EXERCISE DATA section start

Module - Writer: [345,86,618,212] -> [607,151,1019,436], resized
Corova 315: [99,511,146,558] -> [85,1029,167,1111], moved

EXERCISE DATA section end
EXERCISE DATA section start

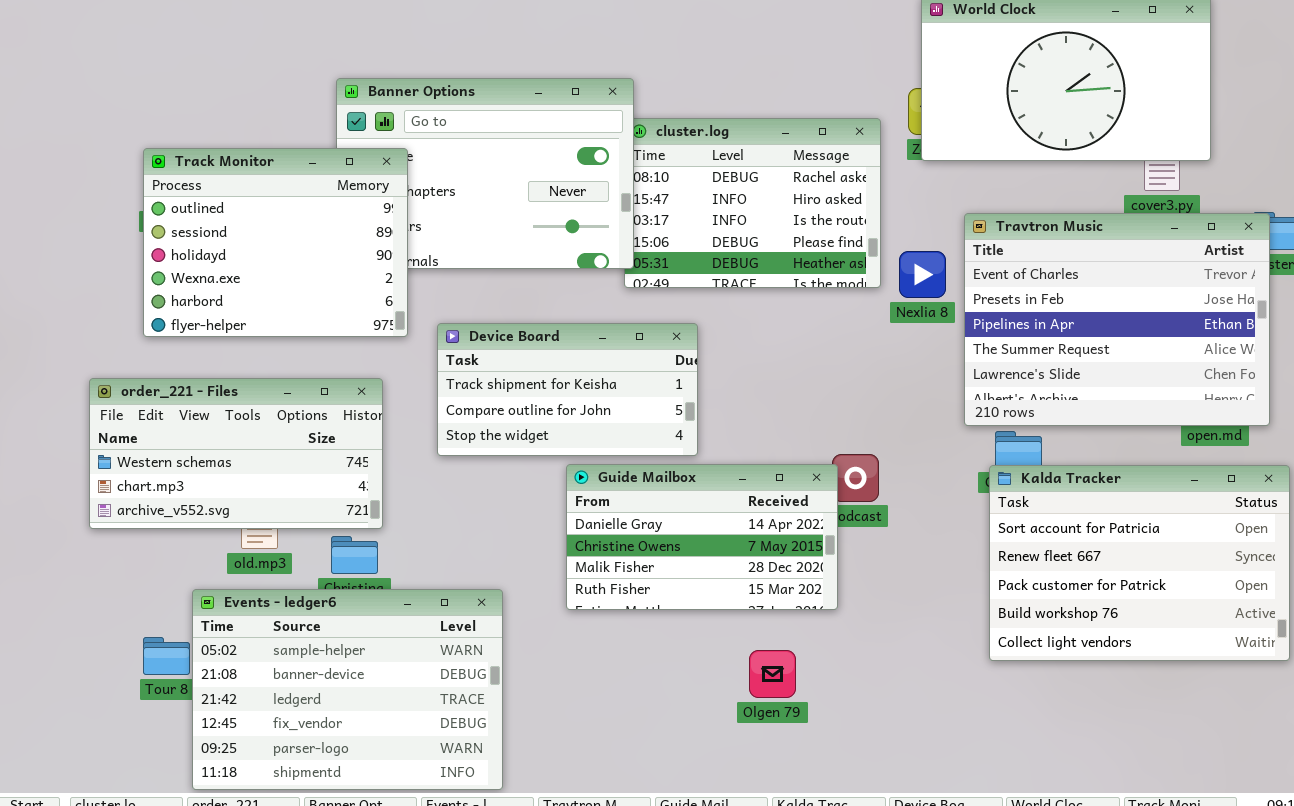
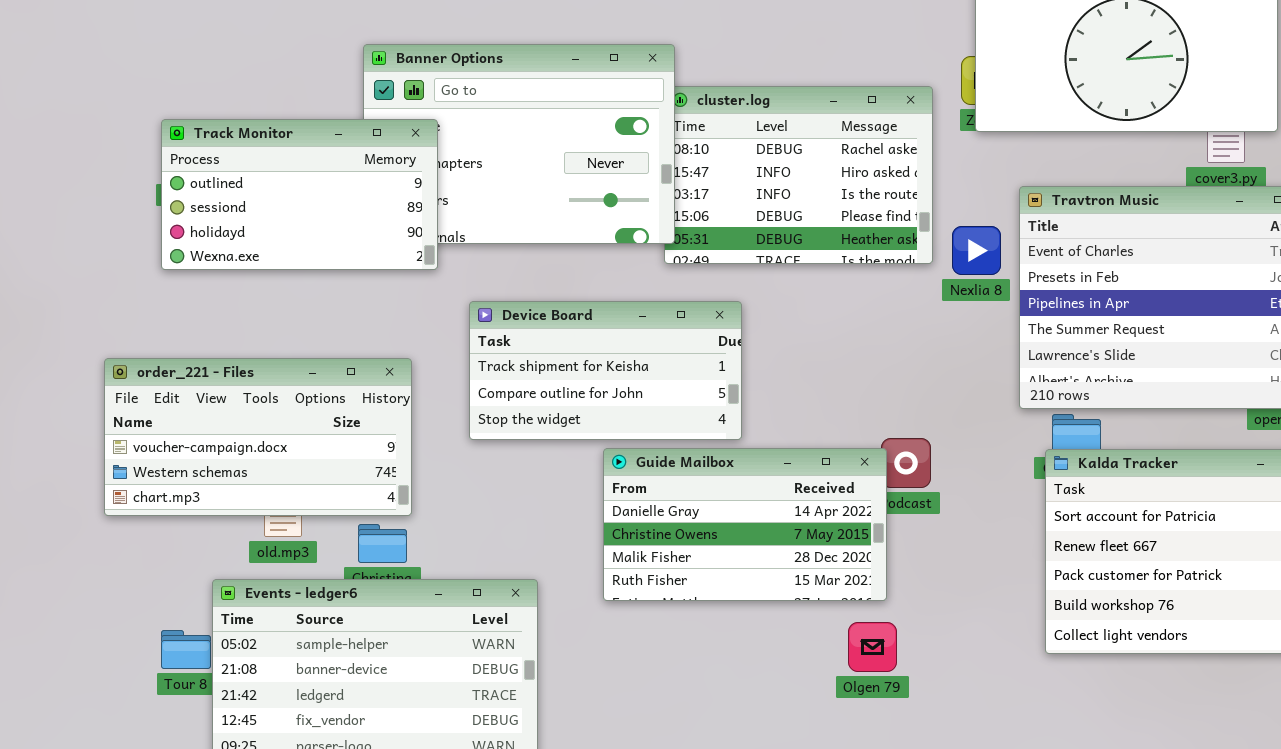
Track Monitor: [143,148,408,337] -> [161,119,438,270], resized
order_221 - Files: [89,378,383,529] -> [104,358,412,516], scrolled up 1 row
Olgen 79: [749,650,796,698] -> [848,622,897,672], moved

EXERCISE DATA section end

WORK TASK :: Your answer should consist solely of the lines above from the line with "order_221 - Files: [89,378,383,529]" to the line with "Olgen 79: [749,650,796,698]", both included, reproduced exactly.

TASK SOLUTION ::
order_221 - Files: [89,378,383,529] -> [104,358,412,516], scrolled up 1 row
Olgen 79: [749,650,796,698] -> [848,622,897,672], moved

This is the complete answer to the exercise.